(Scene change data)
=== Section Start ===

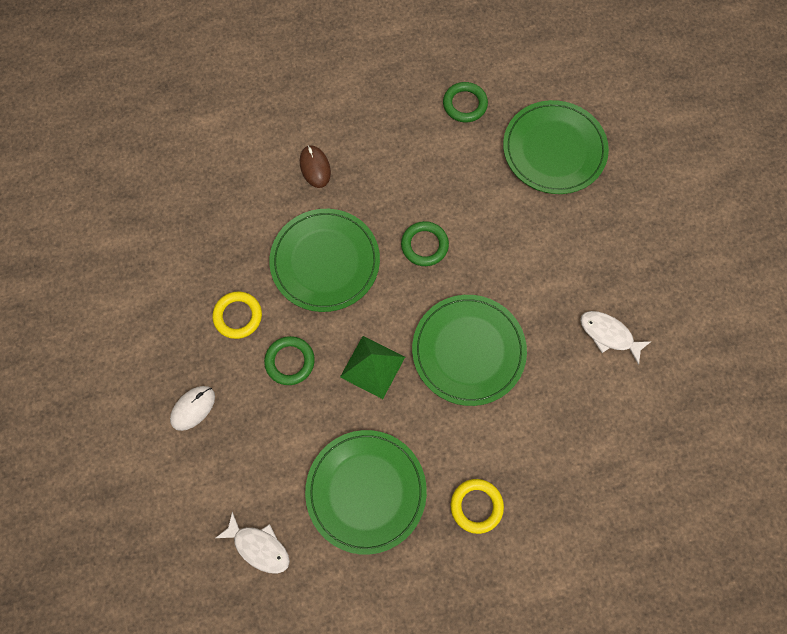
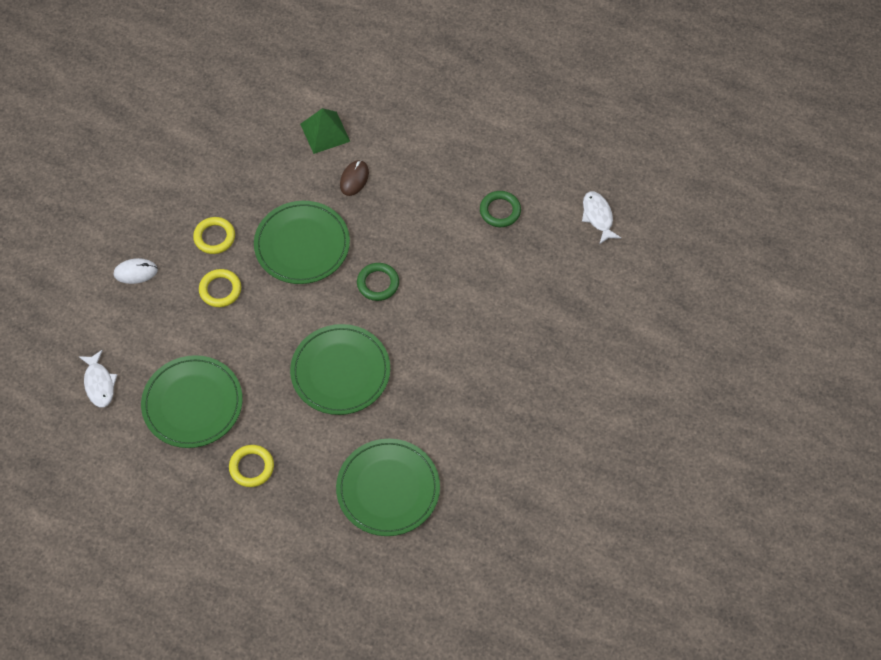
camera: 40 degrees right, 10 degrees down
(290, 361) = (220, 290): green ring -> yellow ring
(372, 367) = (268, 333): green pyramid -> green pyramid (325, 132)
(554, 150) = (533, 287): green plate -> green plate (388, 489)
(608, 334) = (445, 435): white fish -> white fish (598, 216)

=== Section End ===

• _Try it_
The records above, minus their pictures, are to be returned word for word.

• _Exercise answer_
camera: 40 degrees right, 10 degrees down
(290, 361) = (220, 290): green ring -> yellow ring
(372, 367) = (268, 333): green pyramid -> green pyramid (325, 132)
(554, 150) = (533, 287): green plate -> green plate (388, 489)
(608, 334) = (445, 435): white fish -> white fish (598, 216)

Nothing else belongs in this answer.